• **YOUR ASSIGNMENT**
Repeat all of the data below word for word, keeping no images.

Image comparison data:
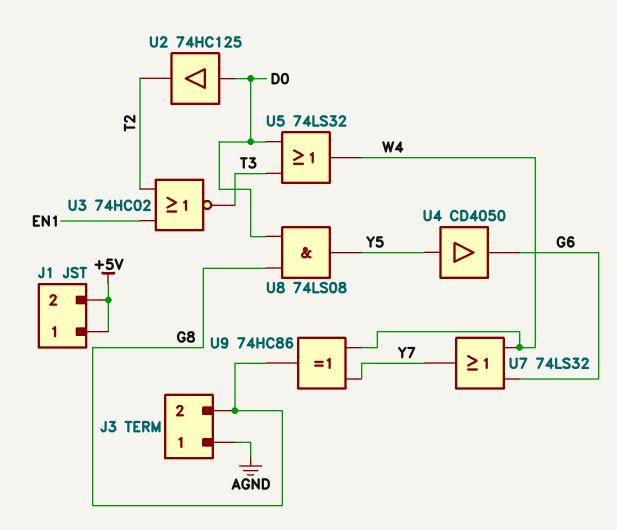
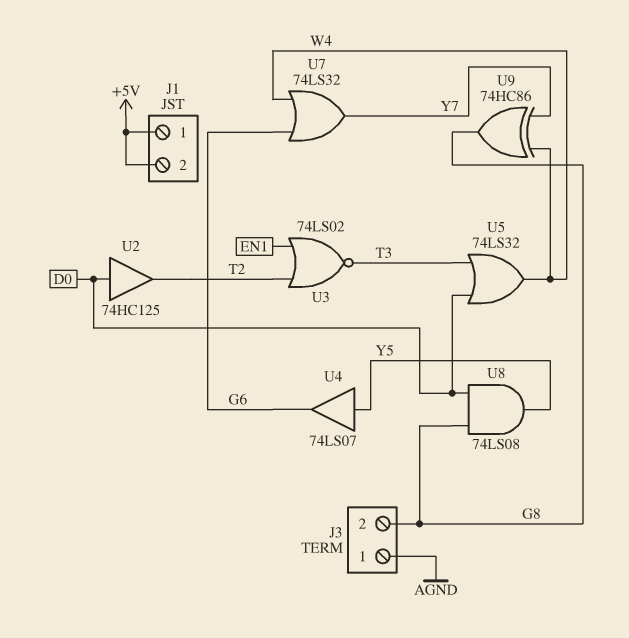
U3: NOR 74HC02 (in EN1, in T2, out T3) -> NOR 74LS02 (in EN1, in T2, out T3)
U4: buffer CD4050 (in Y5, out G6) -> buffer 74LS07 (in Y5, out G6)

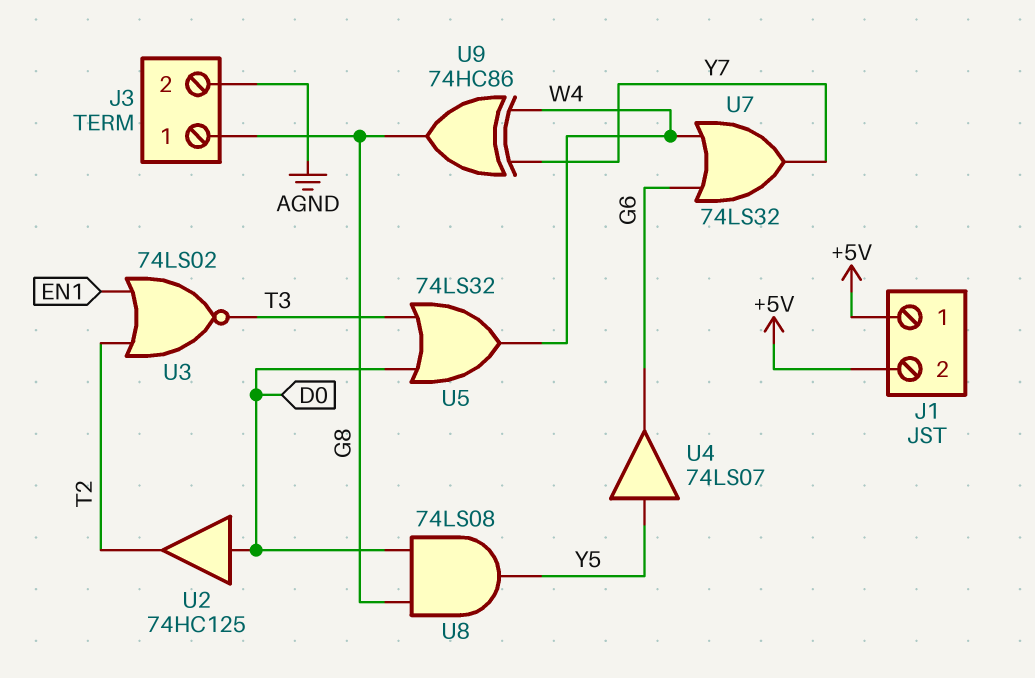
J3 pin 1: AGND -> G8
J3 pin 2: G8 -> AGND

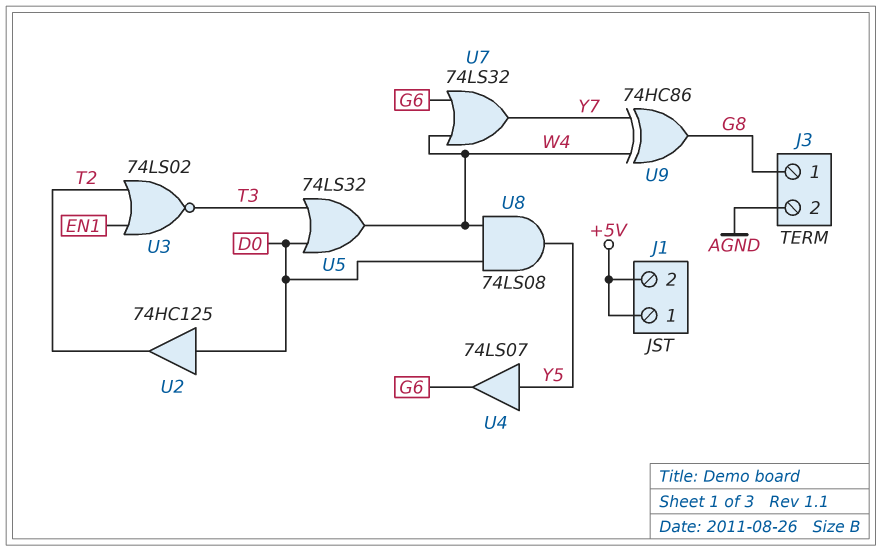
U8: AND 74LS08 (in D0, in G8, out Y5) -> AND 74LS08 (in D0, in W4, out Y5)

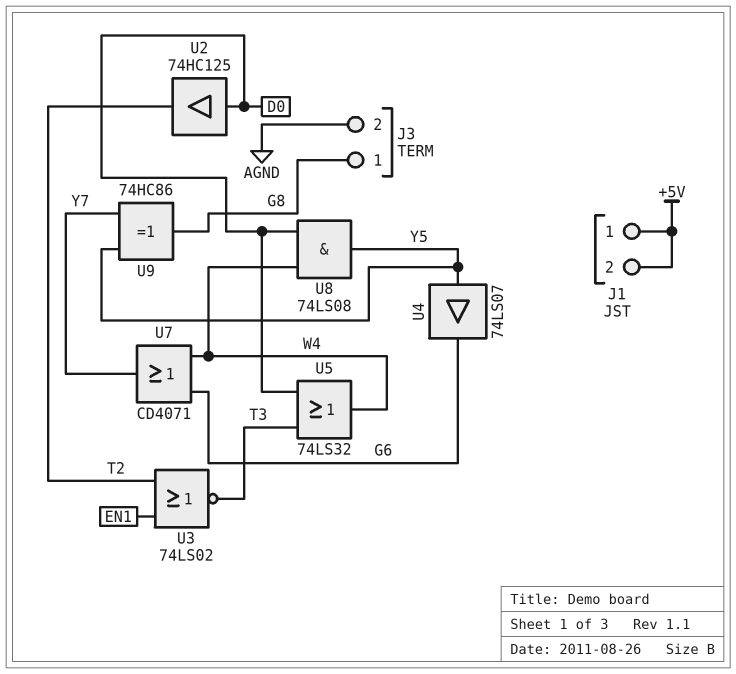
U7: OR 74LS32 (in G6, in W4, out Y7) -> OR CD4071 (in G6, in W4, out Y7)
U9: XOR 74HC86 (in W4, in Y7, out G8) -> XOR 74HC86 (in Y5, in Y7, out G8)

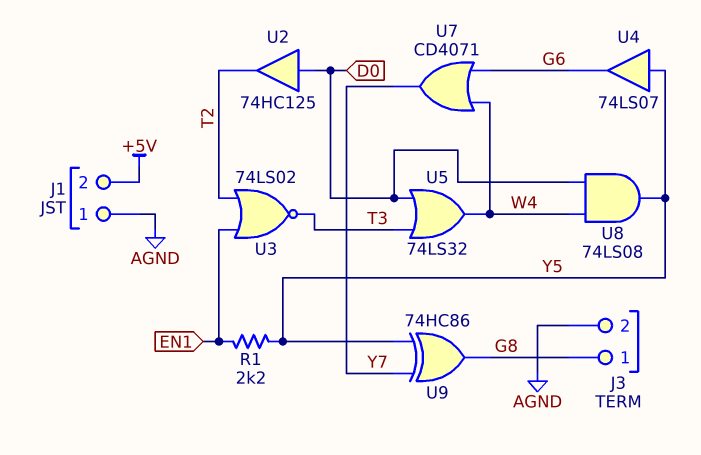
J1 pin 1: +5V -> AGND
R1: none -> 2.2k (EN1, Y5)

• **PROBLEM SOLUTION**
U3: NOR 74HC02 (in EN1, in T2, out T3) -> NOR 74LS02 (in EN1, in T2, out T3)
U4: buffer CD4050 (in Y5, out G6) -> buffer 74LS07 (in Y5, out G6)

J3 pin 1: AGND -> G8
J3 pin 2: G8 -> AGND

U8: AND 74LS08 (in D0, in G8, out Y5) -> AND 74LS08 (in D0, in W4, out Y5)

U7: OR 74LS32 (in G6, in W4, out Y7) -> OR CD4071 (in G6, in W4, out Y7)
U9: XOR 74HC86 (in W4, in Y7, out G8) -> XOR 74HC86 (in Y5, in Y7, out G8)

J1 pin 1: +5V -> AGND
R1: none -> 2.2k (EN1, Y5)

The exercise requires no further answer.